**WHAT TO PRODUCE:** When a line in the entries below contains the word "purple", copy that line.

*** EXERCISE MATERIAL

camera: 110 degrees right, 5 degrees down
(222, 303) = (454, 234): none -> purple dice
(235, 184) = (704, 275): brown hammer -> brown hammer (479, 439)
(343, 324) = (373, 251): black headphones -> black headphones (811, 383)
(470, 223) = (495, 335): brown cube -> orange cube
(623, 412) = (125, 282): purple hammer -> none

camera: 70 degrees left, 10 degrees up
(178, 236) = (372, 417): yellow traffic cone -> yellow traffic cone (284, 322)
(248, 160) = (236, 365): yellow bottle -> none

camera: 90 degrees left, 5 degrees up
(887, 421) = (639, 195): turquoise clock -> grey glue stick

******
*** EXERCISE MATERIAL

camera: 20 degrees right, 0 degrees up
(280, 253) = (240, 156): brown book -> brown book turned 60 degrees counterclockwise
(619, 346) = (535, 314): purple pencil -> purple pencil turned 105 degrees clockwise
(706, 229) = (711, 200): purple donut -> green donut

******

**RESPONSE TO THE TASK:**
(222, 303) = (454, 234): none -> purple dice
(623, 412) = (125, 282): purple hammer -> none
(619, 346) = (535, 314): purple pencil -> purple pencil turned 105 degrees clockwise
(706, 229) = (711, 200): purple donut -> green donut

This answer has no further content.